Task instructions >> What is needed is the full listing written out exactly, minus the pictures.

Exercise data >>

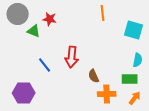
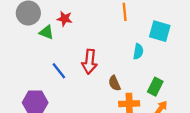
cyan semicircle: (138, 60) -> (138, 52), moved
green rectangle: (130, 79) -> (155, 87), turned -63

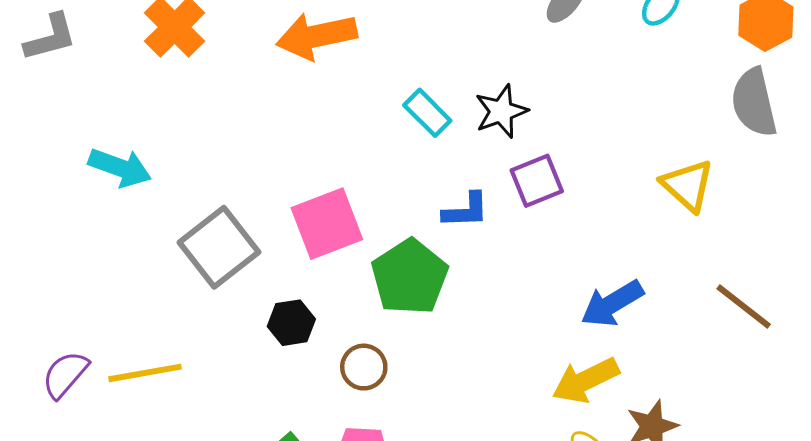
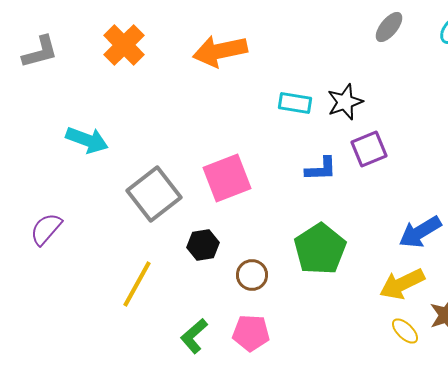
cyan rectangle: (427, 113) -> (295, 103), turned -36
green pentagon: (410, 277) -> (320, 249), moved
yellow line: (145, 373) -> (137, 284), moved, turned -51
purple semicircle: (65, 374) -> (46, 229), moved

Reply to the exercise >>
cyan semicircle: (138, 60) -> (138, 52), moved
green rectangle: (130, 79) -> (155, 87), turned -63

cyan rectangle: (427, 113) -> (295, 103), turned -36
green pentagon: (410, 277) -> (320, 249), moved
yellow line: (145, 373) -> (137, 284), moved, turned -51
purple semicircle: (65, 374) -> (46, 229), moved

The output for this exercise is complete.